__EXERCISE PROMPT__
In the entries below, the lines from the one with "brown hammer: [76,374,187,423]" through the one with "white hammer: [262,392,345,494]" are to be copied exactly; both ends count.

Segment Open

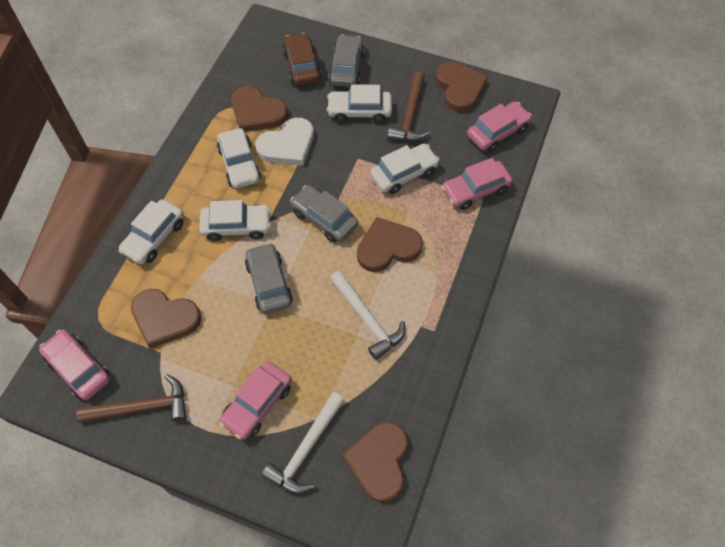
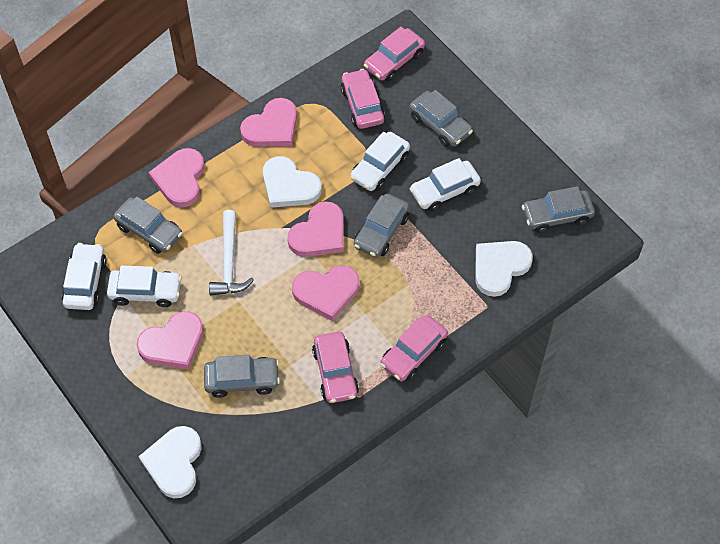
brown car: [282,32,321,86] = 1 -> none = 0
brown hammer: [76,374,187,423] [387,71,430,141] = 2 -> none = 0
brown heart: [131,289,201,349] [231,86,287,132] [342,422,408,502] [357,217,423,272] [436,62,488,112] = 5 -> none = 0
grey car: [245,243,293,314] [290,185,358,243] [328,35,365,87] = 3 -> [113,197,182,254] [204,355,280,398] [354,194,410,258] [409,90,473,147] [522,186,595,233] = 5
pink heart: none = 0 -> [137,311,204,369] [149,148,205,207] [240,98,297,147] [287,201,344,257] [292,265,359,321] = 5
white car: [119,199,184,264] [199,200,271,241] [217,128,261,188] [327,85,392,123] [370,144,440,194] = 5 -> [62,243,107,310] [107,265,182,307] [350,132,410,191] [410,158,481,211] = 4
white hammer: [262,392,345,494] [330,271,405,360] = 2 -> [209,210,254,295] = 1
white heart: [255,118,314,166] = 1 -> [139,426,202,498] [263,156,322,208] [475,241,533,297] = 3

Segment Closed

__EXERCISE OUTPUT__
brown hammer: [76,374,187,423] [387,71,430,141] = 2 -> none = 0
brown heart: [131,289,201,349] [231,86,287,132] [342,422,408,502] [357,217,423,272] [436,62,488,112] = 5 -> none = 0
grey car: [245,243,293,314] [290,185,358,243] [328,35,365,87] = 3 -> [113,197,182,254] [204,355,280,398] [354,194,410,258] [409,90,473,147] [522,186,595,233] = 5
pink heart: none = 0 -> [137,311,204,369] [149,148,205,207] [240,98,297,147] [287,201,344,257] [292,265,359,321] = 5
white car: [119,199,184,264] [199,200,271,241] [217,128,261,188] [327,85,392,123] [370,144,440,194] = 5 -> [62,243,107,310] [107,265,182,307] [350,132,410,191] [410,158,481,211] = 4
white hammer: [262,392,345,494] [330,271,405,360] = 2 -> [209,210,254,295] = 1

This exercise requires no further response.